Collection entries:
▬▬▬▬▬▬▬▬▬▬

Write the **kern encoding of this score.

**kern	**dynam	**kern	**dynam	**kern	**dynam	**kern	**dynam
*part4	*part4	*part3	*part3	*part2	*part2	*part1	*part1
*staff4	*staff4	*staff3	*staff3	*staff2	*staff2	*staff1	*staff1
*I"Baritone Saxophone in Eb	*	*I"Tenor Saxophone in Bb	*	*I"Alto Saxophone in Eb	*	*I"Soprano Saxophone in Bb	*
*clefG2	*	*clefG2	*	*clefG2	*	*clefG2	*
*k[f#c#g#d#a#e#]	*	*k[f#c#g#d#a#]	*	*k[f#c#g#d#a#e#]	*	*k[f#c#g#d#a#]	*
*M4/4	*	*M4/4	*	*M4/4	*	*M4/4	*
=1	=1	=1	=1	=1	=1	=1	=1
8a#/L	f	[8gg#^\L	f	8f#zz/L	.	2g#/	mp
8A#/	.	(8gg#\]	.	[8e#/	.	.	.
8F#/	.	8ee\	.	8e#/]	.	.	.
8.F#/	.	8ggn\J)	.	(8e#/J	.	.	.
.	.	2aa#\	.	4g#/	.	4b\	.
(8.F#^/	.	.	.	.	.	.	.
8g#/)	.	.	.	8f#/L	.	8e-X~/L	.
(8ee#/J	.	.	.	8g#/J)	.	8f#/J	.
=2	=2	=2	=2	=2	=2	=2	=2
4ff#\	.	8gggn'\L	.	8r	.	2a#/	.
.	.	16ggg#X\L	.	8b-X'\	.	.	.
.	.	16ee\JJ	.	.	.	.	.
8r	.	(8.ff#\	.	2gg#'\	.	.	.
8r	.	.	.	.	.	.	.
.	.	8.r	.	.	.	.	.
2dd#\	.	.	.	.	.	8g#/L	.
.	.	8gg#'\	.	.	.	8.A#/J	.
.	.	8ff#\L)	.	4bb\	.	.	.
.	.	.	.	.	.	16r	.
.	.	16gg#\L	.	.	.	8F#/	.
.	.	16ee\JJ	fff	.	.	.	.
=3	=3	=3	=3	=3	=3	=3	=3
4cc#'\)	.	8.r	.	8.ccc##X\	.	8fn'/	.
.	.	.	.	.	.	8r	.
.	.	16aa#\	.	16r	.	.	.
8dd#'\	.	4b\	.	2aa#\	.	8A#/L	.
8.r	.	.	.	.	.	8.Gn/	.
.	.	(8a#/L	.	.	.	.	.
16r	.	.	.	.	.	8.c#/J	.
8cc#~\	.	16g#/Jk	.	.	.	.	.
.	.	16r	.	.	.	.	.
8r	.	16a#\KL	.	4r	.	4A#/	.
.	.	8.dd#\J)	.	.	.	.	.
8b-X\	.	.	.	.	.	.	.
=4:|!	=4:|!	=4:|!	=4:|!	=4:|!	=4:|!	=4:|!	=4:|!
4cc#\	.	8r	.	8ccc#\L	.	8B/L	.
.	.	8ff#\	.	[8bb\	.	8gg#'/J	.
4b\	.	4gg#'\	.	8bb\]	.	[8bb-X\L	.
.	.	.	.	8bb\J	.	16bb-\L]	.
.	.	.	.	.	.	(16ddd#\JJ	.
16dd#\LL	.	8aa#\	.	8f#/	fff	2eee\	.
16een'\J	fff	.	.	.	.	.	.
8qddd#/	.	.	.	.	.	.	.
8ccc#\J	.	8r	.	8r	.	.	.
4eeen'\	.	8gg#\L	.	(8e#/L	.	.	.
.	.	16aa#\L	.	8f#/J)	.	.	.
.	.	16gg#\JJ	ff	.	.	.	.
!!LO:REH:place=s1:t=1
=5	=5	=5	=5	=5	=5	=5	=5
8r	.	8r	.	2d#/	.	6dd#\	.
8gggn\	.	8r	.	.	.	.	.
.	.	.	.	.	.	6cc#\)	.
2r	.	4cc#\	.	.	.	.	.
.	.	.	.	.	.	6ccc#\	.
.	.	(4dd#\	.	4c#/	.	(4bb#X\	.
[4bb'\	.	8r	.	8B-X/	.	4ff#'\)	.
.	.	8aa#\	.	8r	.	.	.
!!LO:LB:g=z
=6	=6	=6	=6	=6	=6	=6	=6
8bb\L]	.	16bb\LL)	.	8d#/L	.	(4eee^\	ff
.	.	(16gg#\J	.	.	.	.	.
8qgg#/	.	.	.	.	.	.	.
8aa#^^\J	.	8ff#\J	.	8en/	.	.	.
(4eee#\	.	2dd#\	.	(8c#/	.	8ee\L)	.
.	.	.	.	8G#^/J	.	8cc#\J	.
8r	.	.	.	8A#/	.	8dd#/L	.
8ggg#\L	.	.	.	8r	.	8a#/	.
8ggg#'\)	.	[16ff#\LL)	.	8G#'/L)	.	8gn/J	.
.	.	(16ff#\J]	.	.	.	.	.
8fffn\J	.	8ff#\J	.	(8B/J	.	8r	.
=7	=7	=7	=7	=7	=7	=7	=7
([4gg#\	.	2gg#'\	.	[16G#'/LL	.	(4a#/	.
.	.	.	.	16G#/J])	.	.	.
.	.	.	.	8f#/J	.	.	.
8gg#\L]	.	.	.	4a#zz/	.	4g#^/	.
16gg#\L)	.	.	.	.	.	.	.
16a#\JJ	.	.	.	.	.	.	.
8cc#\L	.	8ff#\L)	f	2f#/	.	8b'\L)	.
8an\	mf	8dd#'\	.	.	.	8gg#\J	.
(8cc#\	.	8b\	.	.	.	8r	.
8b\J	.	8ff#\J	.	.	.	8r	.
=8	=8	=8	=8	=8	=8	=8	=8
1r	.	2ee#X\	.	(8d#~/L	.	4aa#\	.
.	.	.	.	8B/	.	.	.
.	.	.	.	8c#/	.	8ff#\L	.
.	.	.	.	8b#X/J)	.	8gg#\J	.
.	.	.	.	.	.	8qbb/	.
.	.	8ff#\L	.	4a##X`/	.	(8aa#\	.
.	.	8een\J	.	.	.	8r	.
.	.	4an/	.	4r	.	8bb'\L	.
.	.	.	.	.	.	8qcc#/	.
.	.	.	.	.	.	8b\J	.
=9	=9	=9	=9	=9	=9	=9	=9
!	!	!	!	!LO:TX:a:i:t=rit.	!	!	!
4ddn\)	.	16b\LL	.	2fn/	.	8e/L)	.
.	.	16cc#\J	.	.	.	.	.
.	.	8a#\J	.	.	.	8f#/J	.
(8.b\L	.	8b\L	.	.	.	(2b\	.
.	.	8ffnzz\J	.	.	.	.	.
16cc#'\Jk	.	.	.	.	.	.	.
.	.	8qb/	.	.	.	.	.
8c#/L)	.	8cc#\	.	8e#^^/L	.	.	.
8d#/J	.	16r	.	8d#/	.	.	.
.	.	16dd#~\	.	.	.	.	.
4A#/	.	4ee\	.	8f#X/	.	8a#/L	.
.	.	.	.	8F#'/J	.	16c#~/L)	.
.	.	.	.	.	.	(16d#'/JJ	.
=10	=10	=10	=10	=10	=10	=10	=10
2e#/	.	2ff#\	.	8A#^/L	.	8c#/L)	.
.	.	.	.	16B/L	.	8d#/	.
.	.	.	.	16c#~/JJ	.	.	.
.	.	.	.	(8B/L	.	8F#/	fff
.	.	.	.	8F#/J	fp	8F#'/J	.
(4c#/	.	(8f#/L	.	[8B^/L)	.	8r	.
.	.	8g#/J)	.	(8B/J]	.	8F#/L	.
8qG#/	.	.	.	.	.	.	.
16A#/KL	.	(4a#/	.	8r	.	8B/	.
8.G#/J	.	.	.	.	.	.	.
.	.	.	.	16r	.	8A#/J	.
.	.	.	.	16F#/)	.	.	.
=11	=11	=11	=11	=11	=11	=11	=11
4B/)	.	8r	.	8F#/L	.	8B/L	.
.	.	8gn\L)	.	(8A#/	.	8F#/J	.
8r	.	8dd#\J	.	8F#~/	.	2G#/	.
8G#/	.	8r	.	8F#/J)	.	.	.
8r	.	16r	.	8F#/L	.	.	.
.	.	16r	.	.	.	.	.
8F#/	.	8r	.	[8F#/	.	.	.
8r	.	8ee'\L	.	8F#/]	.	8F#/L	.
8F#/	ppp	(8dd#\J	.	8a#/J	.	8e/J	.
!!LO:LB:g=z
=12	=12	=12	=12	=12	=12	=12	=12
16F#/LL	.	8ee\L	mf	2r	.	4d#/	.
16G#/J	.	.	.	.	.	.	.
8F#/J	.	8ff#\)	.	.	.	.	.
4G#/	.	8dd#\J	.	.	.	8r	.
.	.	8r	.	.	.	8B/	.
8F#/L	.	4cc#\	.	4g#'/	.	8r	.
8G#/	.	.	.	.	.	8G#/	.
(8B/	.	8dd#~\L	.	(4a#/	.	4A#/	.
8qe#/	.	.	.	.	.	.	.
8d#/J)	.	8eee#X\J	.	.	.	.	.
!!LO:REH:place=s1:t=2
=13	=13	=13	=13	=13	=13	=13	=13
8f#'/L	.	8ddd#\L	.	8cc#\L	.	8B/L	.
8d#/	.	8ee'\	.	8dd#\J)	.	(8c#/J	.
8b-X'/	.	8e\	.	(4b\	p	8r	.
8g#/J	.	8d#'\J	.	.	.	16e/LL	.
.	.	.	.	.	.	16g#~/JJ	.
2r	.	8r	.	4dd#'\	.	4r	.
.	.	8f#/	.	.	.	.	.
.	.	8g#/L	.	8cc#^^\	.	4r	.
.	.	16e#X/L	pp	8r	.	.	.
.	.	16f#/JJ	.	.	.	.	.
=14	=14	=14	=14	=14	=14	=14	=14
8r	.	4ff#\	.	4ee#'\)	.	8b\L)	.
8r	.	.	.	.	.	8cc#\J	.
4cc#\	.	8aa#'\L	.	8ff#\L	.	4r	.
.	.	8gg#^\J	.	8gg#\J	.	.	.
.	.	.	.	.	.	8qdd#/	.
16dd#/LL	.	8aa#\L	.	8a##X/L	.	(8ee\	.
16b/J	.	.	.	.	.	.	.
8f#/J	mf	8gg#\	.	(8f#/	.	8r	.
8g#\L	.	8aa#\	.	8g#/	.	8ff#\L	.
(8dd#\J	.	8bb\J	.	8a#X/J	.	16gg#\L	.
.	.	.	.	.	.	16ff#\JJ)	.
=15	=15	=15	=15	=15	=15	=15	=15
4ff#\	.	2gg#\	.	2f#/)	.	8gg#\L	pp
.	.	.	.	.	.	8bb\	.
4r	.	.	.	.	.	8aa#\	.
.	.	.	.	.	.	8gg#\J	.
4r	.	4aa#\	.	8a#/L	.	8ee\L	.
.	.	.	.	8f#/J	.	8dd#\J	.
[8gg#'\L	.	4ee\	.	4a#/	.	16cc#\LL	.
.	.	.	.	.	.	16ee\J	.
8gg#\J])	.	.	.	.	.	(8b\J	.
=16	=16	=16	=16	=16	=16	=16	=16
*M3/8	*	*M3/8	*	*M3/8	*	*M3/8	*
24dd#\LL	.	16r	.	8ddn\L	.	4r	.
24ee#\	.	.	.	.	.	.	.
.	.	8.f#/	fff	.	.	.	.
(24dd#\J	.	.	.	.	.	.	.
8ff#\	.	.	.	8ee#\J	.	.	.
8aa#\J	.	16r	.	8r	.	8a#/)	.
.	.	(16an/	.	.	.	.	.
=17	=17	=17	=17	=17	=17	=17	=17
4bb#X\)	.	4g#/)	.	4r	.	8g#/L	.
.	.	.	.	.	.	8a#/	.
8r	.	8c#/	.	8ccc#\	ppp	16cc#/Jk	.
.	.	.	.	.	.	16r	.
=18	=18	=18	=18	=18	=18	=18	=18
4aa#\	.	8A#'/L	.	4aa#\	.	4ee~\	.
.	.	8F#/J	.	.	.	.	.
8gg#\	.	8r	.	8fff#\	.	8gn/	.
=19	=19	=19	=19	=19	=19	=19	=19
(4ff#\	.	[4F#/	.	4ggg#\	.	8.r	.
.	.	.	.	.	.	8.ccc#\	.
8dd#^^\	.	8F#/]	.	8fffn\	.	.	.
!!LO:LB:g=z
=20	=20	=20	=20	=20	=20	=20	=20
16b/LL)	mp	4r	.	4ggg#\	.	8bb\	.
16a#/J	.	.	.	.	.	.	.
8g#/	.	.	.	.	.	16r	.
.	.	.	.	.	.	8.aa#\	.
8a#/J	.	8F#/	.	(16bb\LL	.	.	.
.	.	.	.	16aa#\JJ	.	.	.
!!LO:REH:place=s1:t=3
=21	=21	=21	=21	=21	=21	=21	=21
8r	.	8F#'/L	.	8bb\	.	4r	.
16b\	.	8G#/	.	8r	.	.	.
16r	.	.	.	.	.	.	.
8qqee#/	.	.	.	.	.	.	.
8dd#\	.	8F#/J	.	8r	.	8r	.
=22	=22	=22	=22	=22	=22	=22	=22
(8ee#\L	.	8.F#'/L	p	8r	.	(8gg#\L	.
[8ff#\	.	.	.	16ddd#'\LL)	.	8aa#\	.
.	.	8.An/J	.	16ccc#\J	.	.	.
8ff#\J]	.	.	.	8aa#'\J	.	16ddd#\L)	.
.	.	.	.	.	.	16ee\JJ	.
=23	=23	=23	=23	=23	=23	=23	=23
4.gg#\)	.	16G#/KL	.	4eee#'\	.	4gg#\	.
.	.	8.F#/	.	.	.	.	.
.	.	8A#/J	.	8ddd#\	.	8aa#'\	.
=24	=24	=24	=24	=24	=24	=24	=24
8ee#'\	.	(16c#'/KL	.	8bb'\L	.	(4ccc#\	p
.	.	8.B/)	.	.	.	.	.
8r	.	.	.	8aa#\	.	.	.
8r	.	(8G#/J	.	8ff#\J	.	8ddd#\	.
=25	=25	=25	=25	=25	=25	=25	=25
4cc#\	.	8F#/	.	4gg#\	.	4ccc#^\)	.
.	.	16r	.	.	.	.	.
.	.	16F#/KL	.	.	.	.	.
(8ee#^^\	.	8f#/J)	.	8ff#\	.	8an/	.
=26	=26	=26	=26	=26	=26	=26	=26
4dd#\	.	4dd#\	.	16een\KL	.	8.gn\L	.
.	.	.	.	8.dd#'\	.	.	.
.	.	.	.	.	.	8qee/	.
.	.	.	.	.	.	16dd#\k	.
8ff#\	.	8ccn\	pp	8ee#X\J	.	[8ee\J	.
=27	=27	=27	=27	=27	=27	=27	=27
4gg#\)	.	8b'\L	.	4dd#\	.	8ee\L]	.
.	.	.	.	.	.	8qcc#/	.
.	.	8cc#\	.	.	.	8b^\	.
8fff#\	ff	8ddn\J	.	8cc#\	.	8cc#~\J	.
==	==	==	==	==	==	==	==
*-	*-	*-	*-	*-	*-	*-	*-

▬▬▬▬▬▬▬▬▬▬

Pull out every line of the material above that contains the string "kern", copying each one in full.

Write the **kern encoding of this score.
**kern	**dynam	**kern	**dynam	**kern	**dynam	**kern	**dynam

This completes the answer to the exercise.